* [GOAL OF THE EXERCISE]
The expected response is an exact repetition of every record, with images excluded.

* [TASK INPUTS]
• • •
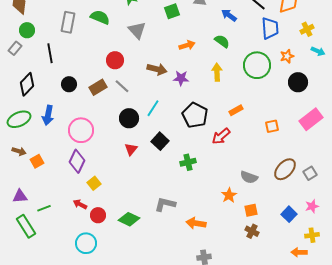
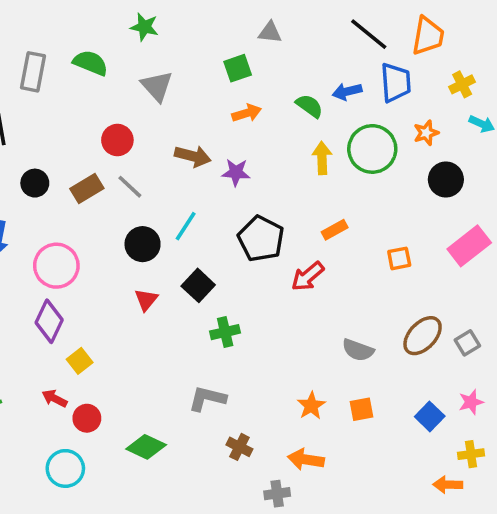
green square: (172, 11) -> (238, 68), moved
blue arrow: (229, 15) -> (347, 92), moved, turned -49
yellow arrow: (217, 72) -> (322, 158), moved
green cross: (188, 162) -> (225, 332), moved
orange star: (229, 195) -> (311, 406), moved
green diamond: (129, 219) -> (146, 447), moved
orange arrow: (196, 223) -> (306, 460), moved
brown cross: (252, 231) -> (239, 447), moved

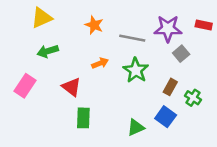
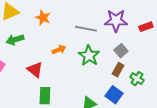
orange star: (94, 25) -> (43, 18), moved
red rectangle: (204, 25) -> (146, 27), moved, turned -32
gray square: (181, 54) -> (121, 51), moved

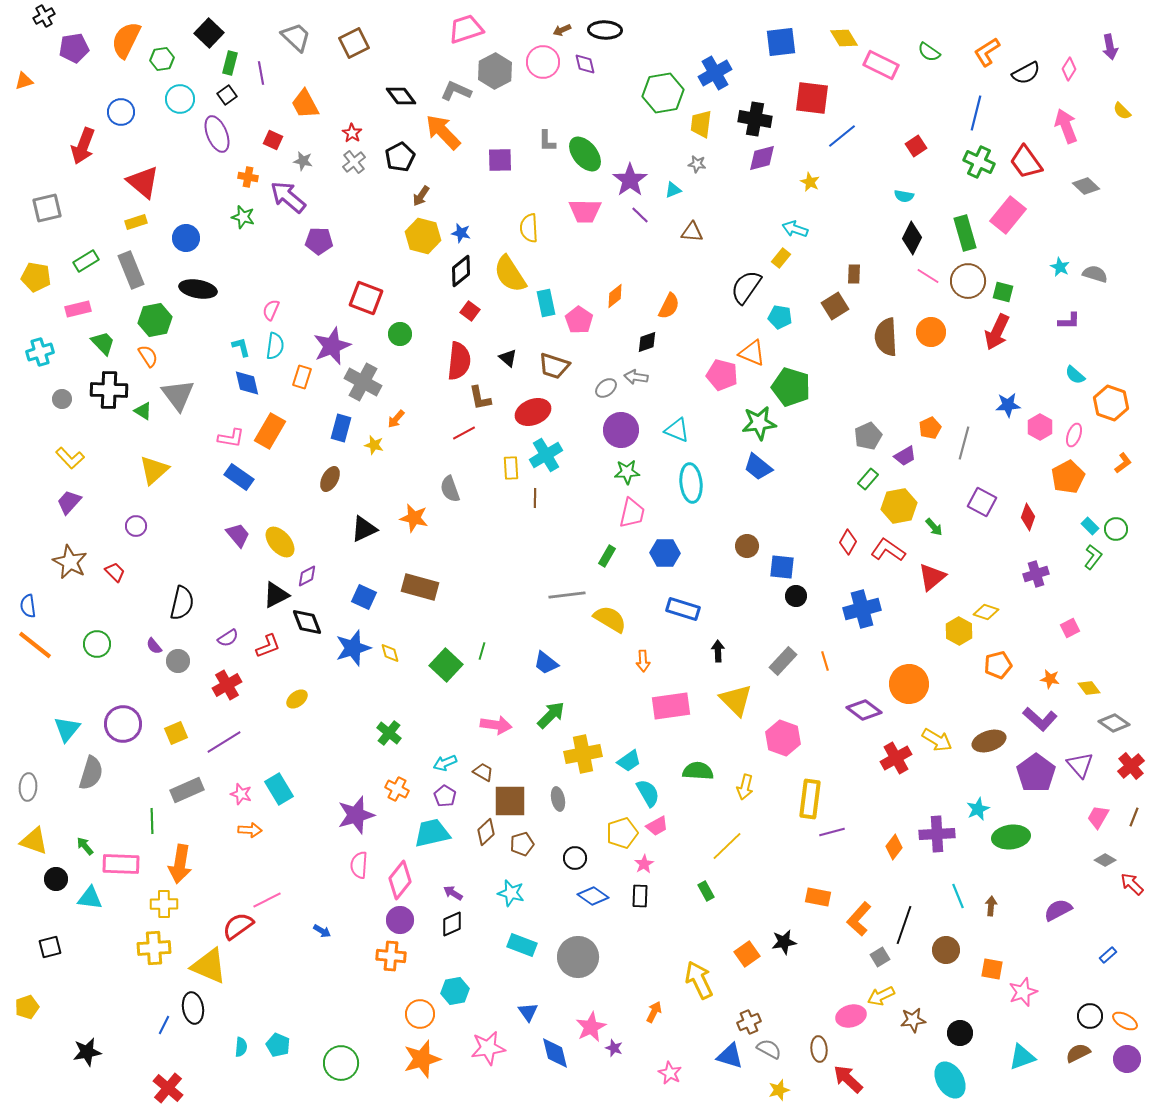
• • •
* [ANSWER AREA]
green square: (172, 11) -> (238, 68), moved
blue arrow: (229, 15) -> (347, 92), moved, turned -49
yellow arrow: (217, 72) -> (322, 158), moved
green cross: (188, 162) -> (225, 332), moved
orange star: (229, 195) -> (311, 406), moved
green diamond: (129, 219) -> (146, 447), moved
orange arrow: (196, 223) -> (306, 460), moved
brown cross: (252, 231) -> (239, 447), moved

orange star: (94, 25) -> (43, 18), moved
red rectangle: (204, 25) -> (146, 27), moved, turned -32
gray square: (181, 54) -> (121, 51), moved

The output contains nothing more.